:: PROVIDED DATA ::

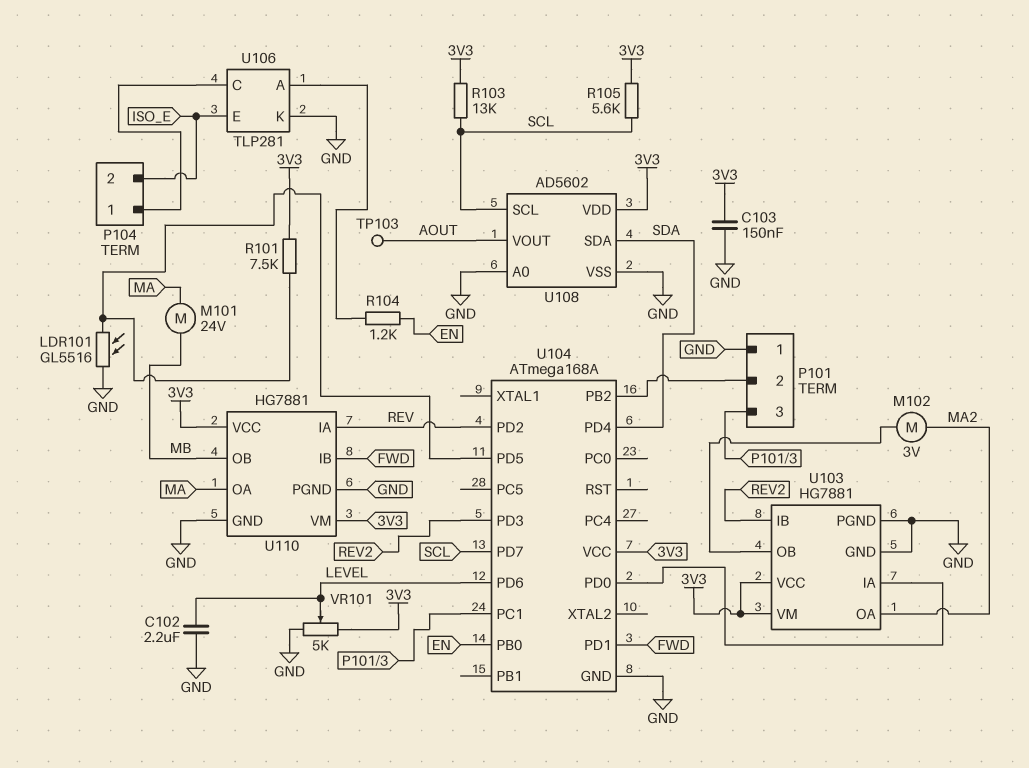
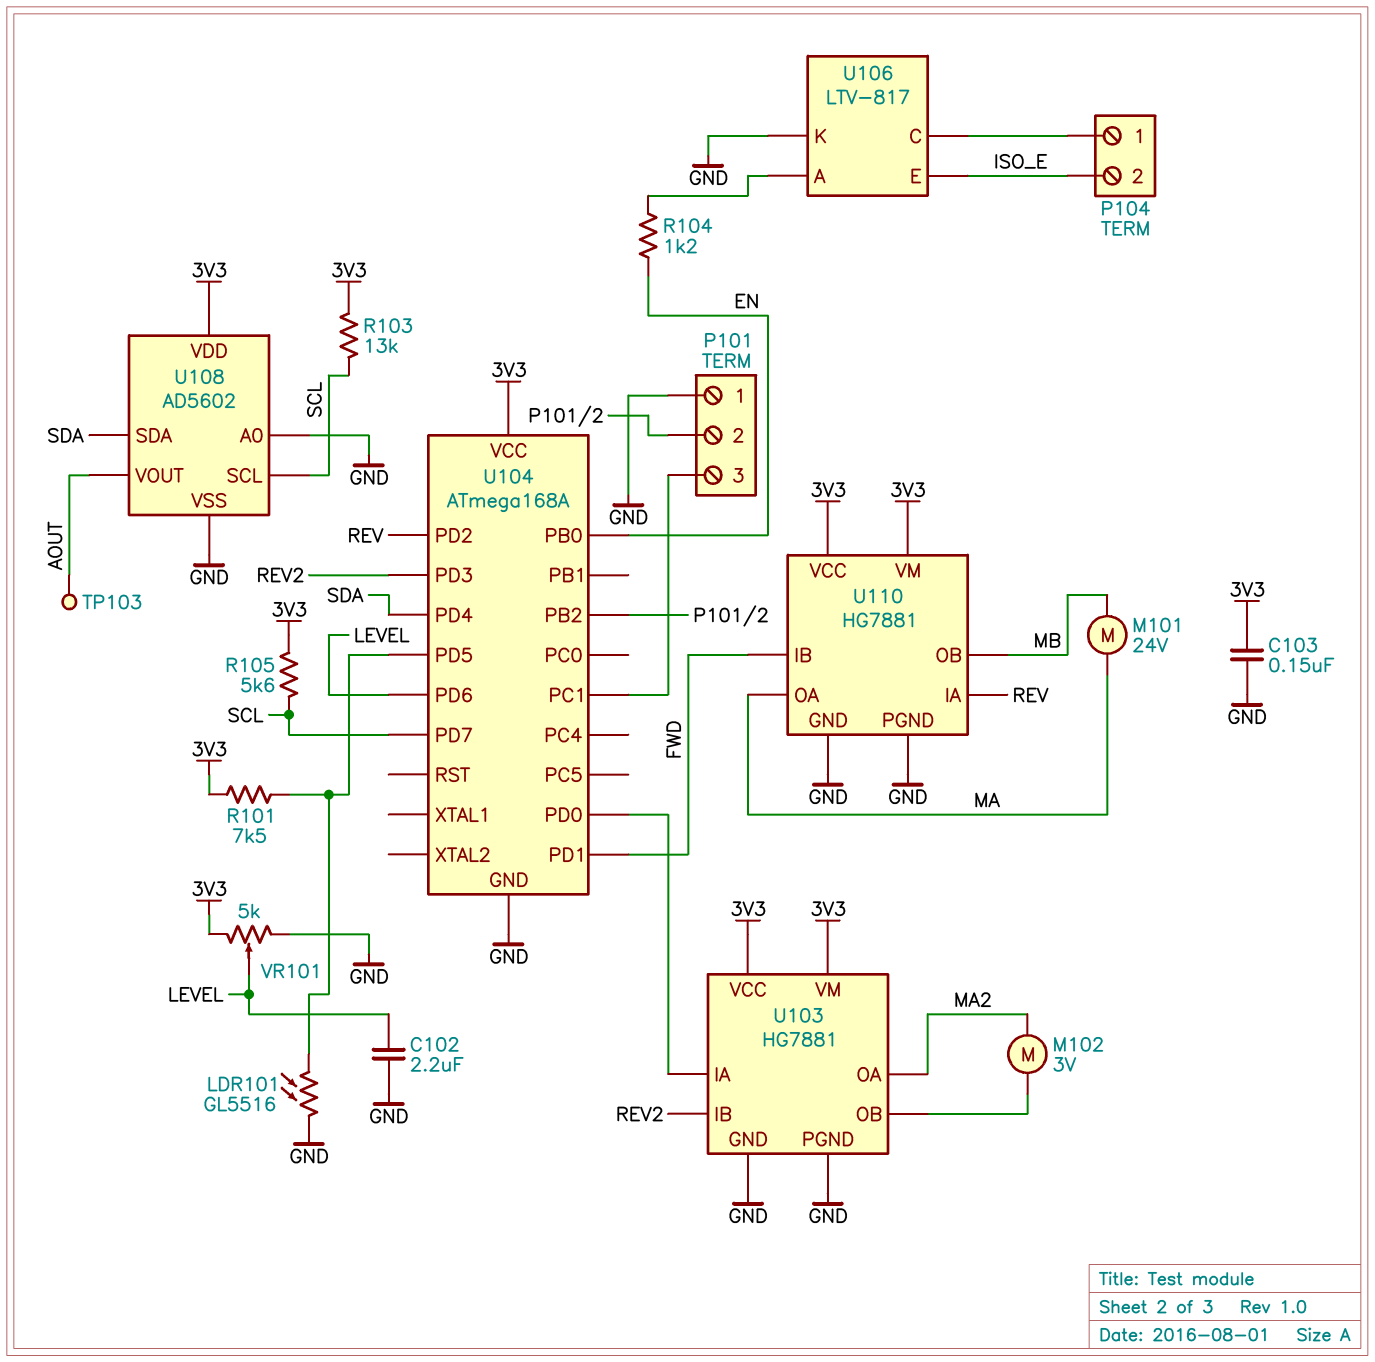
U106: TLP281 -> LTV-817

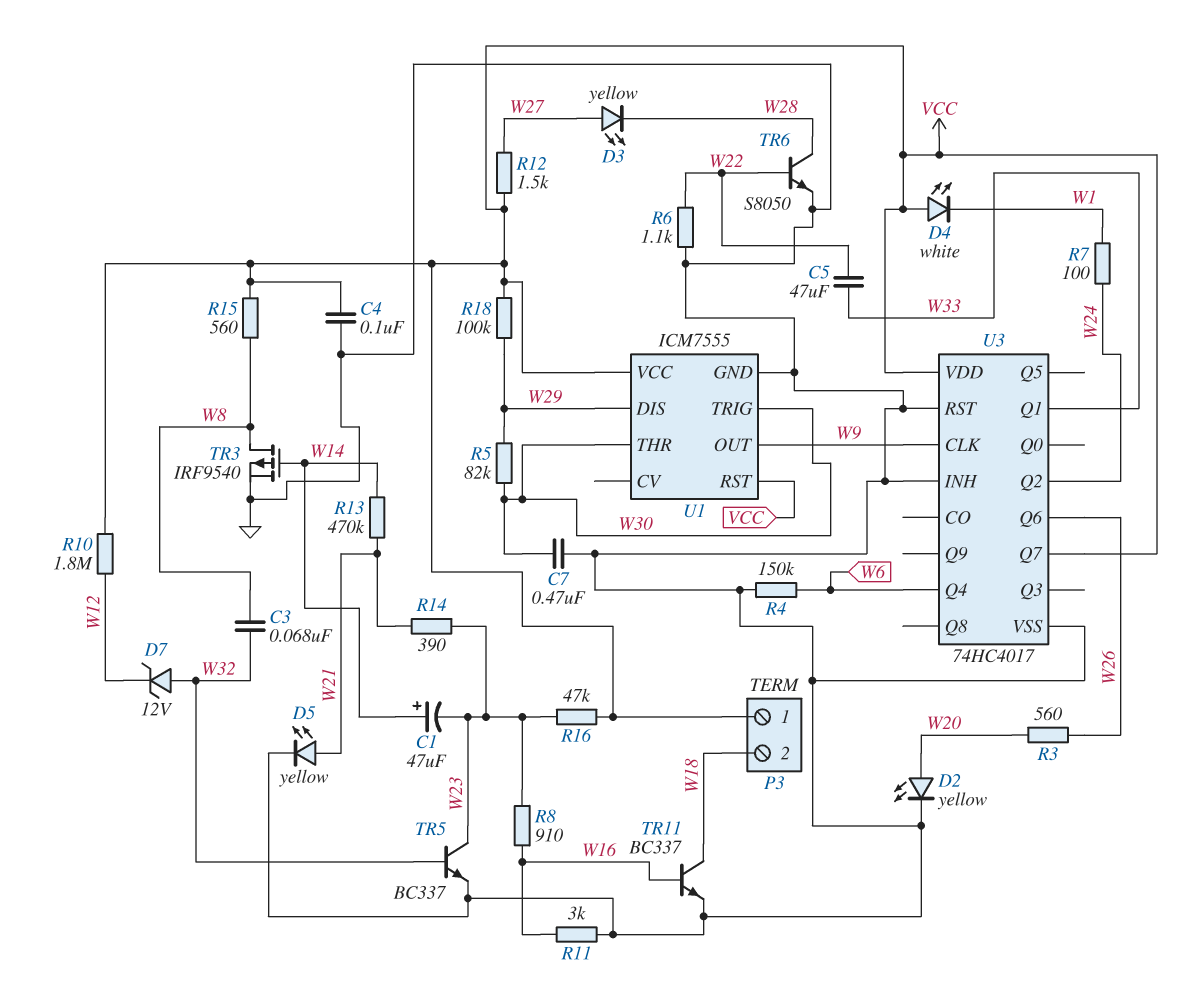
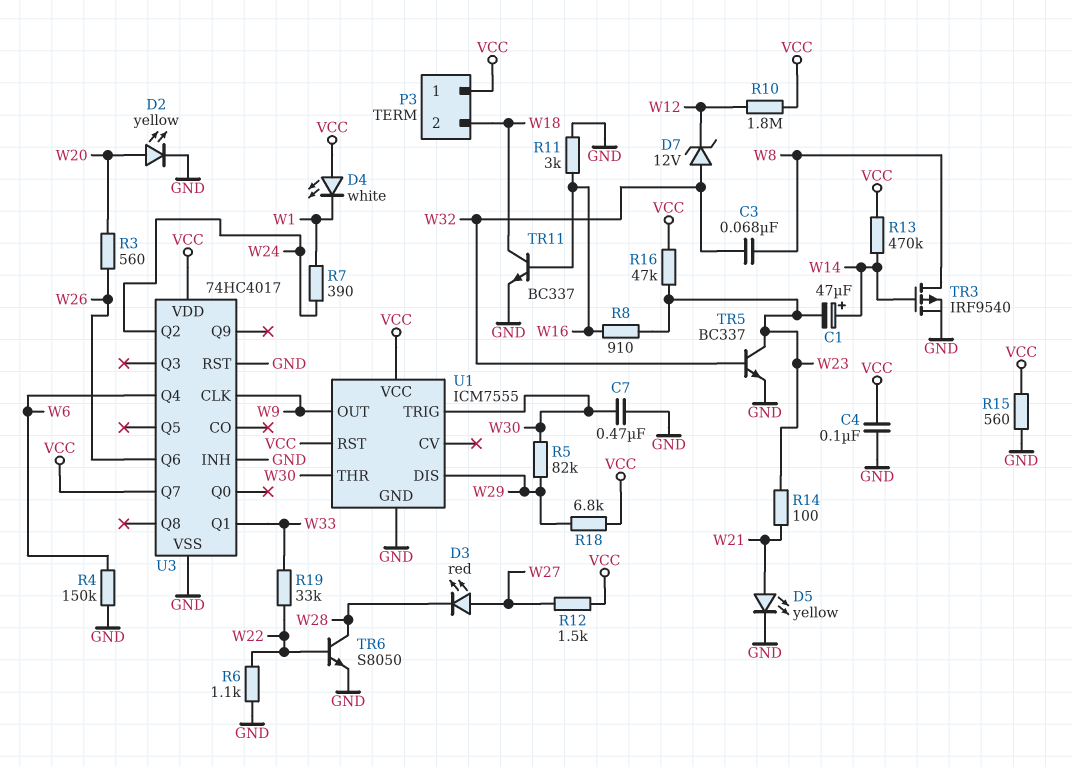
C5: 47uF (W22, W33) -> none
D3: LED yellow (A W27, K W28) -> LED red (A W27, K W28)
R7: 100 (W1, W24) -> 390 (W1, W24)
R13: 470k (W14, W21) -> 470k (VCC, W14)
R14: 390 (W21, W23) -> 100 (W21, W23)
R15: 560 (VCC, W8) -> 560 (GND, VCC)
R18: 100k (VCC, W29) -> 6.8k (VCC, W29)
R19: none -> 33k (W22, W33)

:::

**PROBLEM STATEMENT:** From the line containing "R15: 560 (VCC, W8) -> 560 (GND, VCC)" to the final line of the entries, print every line exactly and nothing else.

**ANSWER BELOW:**
R15: 560 (VCC, W8) -> 560 (GND, VCC)
R18: 100k (VCC, W29) -> 6.8k (VCC, W29)
R19: none -> 33k (W22, W33)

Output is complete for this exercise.